- _SOURCE MATERIAL_:
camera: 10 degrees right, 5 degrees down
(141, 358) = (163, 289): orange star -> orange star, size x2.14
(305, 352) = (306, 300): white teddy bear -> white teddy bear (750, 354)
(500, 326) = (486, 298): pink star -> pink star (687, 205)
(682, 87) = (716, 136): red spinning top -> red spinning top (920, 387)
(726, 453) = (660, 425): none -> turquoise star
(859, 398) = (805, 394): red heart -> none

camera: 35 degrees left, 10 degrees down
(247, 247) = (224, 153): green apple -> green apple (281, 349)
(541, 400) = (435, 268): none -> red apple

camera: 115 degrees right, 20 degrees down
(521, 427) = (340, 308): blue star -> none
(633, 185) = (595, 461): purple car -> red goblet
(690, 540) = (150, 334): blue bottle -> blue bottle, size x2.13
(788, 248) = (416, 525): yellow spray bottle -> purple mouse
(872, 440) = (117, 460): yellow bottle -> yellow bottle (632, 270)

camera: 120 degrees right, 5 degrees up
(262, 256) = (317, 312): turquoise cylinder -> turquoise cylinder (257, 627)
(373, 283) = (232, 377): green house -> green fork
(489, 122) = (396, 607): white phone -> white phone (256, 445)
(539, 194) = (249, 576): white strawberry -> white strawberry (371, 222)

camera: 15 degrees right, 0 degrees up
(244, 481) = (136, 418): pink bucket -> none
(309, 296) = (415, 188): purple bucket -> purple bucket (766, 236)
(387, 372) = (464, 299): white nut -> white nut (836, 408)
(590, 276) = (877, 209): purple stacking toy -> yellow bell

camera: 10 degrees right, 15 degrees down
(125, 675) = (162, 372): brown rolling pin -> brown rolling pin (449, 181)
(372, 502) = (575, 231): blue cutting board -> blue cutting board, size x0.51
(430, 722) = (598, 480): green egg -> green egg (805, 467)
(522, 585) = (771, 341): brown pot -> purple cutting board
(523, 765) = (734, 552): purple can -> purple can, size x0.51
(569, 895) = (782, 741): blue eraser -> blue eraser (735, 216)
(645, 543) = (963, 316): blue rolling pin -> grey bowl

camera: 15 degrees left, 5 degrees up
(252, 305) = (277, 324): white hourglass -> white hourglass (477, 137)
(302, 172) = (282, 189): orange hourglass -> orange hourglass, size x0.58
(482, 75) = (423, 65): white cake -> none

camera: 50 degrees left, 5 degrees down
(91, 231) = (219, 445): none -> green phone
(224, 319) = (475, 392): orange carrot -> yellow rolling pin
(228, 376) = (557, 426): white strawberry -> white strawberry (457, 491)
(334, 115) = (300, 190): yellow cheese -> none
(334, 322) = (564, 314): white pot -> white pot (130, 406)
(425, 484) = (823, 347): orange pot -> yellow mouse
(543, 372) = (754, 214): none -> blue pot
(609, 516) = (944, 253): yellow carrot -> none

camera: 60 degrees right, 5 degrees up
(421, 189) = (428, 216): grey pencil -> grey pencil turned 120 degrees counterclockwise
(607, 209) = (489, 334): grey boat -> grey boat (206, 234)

- _INSTRUCTIONS TO FOLLOW_:
Retype the material exactly, including every line.

- _SOLUTION FOR THIS PROBLEM_:
camera: 10 degrees right, 5 degrees down
(141, 358) = (163, 289): orange star -> orange star, size x2.14
(305, 352) = (306, 300): white teddy bear -> white teddy bear (750, 354)
(500, 326) = (486, 298): pink star -> pink star (687, 205)
(682, 87) = (716, 136): red spinning top -> red spinning top (920, 387)
(726, 453) = (660, 425): none -> turquoise star
(859, 398) = (805, 394): red heart -> none

camera: 35 degrees left, 10 degrees down
(247, 247) = (224, 153): green apple -> green apple (281, 349)
(541, 400) = (435, 268): none -> red apple

camera: 115 degrees right, 20 degrees down
(521, 427) = (340, 308): blue star -> none
(633, 185) = (595, 461): purple car -> red goblet
(690, 540) = (150, 334): blue bottle -> blue bottle, size x2.13
(788, 248) = (416, 525): yellow spray bottle -> purple mouse
(872, 440) = (117, 460): yellow bottle -> yellow bottle (632, 270)

camera: 120 degrees right, 5 degrees up
(262, 256) = (317, 312): turquoise cylinder -> turquoise cylinder (257, 627)
(373, 283) = (232, 377): green house -> green fork
(489, 122) = (396, 607): white phone -> white phone (256, 445)
(539, 194) = (249, 576): white strawberry -> white strawberry (371, 222)

camera: 15 degrees right, 0 degrees up
(244, 481) = (136, 418): pink bucket -> none
(309, 296) = (415, 188): purple bucket -> purple bucket (766, 236)
(387, 372) = (464, 299): white nut -> white nut (836, 408)
(590, 276) = (877, 209): purple stacking toy -> yellow bell

camera: 10 degrees right, 15 degrees down
(125, 675) = (162, 372): brown rolling pin -> brown rolling pin (449, 181)
(372, 502) = (575, 231): blue cutting board -> blue cutting board, size x0.51
(430, 722) = (598, 480): green egg -> green egg (805, 467)
(522, 585) = (771, 341): brown pot -> purple cutting board
(523, 765) = (734, 552): purple can -> purple can, size x0.51
(569, 895) = (782, 741): blue eraser -> blue eraser (735, 216)
(645, 543) = (963, 316): blue rolling pin -> grey bowl

camera: 15 degrees left, 5 degrees up
(252, 305) = (277, 324): white hourglass -> white hourglass (477, 137)
(302, 172) = (282, 189): orange hourglass -> orange hourglass, size x0.58
(482, 75) = (423, 65): white cake -> none

camera: 50 degrees left, 5 degrees down
(91, 231) = (219, 445): none -> green phone
(224, 319) = (475, 392): orange carrot -> yellow rolling pin
(228, 376) = (557, 426): white strawberry -> white strawberry (457, 491)
(334, 115) = (300, 190): yellow cheese -> none
(334, 322) = (564, 314): white pot -> white pot (130, 406)
(425, 484) = (823, 347): orange pot -> yellow mouse
(543, 372) = (754, 214): none -> blue pot
(609, 516) = (944, 253): yellow carrot -> none

camera: 60 degrees right, 5 degrees up
(421, 189) = (428, 216): grey pencil -> grey pencil turned 120 degrees counterclockwise
(607, 209) = (489, 334): grey boat -> grey boat (206, 234)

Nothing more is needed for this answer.